Dataset content:
————

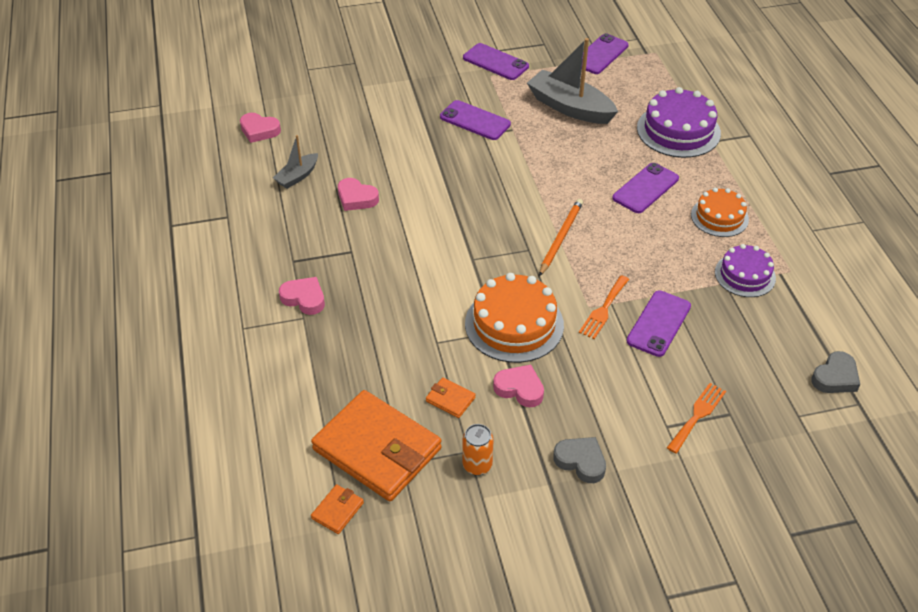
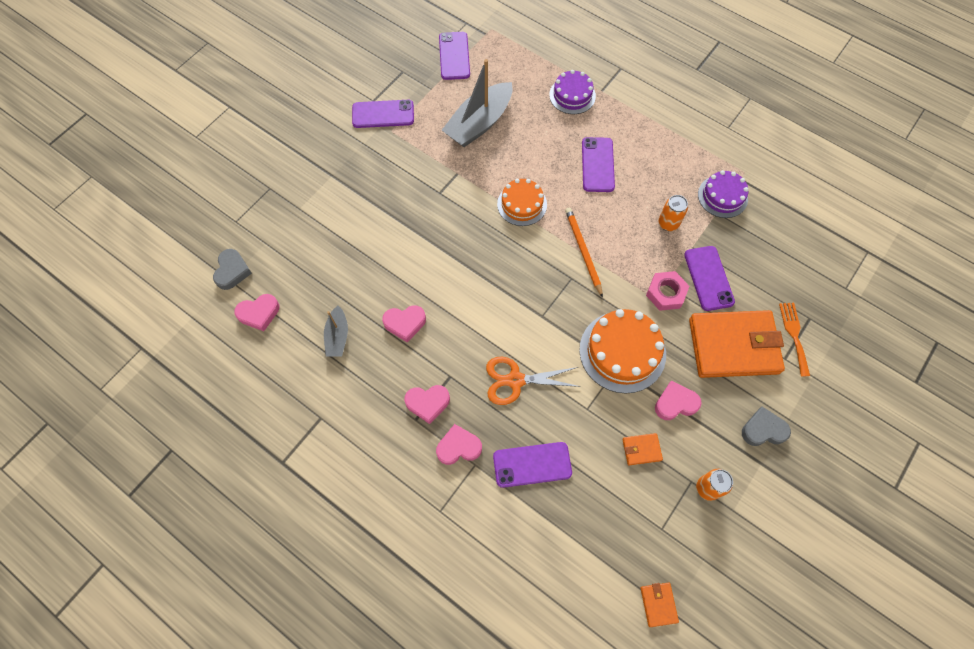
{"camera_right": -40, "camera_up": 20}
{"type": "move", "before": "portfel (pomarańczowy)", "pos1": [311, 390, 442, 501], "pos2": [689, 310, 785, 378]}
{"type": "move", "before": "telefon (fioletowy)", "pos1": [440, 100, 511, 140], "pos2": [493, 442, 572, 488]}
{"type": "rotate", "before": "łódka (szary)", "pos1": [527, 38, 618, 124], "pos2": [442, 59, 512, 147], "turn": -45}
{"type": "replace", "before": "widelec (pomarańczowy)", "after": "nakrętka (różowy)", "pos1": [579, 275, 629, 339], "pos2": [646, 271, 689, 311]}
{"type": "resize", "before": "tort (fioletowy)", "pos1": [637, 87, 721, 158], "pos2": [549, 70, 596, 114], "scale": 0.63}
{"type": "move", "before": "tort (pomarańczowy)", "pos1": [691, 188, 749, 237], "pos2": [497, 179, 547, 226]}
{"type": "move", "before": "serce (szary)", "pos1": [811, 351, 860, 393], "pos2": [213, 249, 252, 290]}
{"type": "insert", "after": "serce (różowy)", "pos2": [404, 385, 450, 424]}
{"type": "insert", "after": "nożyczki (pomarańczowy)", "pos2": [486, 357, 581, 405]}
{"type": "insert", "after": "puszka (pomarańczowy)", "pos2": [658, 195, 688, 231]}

————

Exercise directions:
Return all of the material above unchanged, minus its pictures.

Expected answer:
{"camera_right": -40, "camera_up": 20}
{"type": "move", "before": "portfel (pomarańczowy)", "pos1": [311, 390, 442, 501], "pos2": [689, 310, 785, 378]}
{"type": "move", "before": "telefon (fioletowy)", "pos1": [440, 100, 511, 140], "pos2": [493, 442, 572, 488]}
{"type": "rotate", "before": "łódka (szary)", "pos1": [527, 38, 618, 124], "pos2": [442, 59, 512, 147], "turn": -45}
{"type": "replace", "before": "widelec (pomarańczowy)", "after": "nakrętka (różowy)", "pos1": [579, 275, 629, 339], "pos2": [646, 271, 689, 311]}
{"type": "resize", "before": "tort (fioletowy)", "pos1": [637, 87, 721, 158], "pos2": [549, 70, 596, 114], "scale": 0.63}
{"type": "move", "before": "tort (pomarańczowy)", "pos1": [691, 188, 749, 237], "pos2": [497, 179, 547, 226]}
{"type": "move", "before": "serce (szary)", "pos1": [811, 351, 860, 393], "pos2": [213, 249, 252, 290]}
{"type": "insert", "after": "serce (różowy)", "pos2": [404, 385, 450, 424]}
{"type": "insert", "after": "nożyczki (pomarańczowy)", "pos2": [486, 357, 581, 405]}
{"type": "insert", "after": "puszka (pomarańczowy)", "pos2": [658, 195, 688, 231]}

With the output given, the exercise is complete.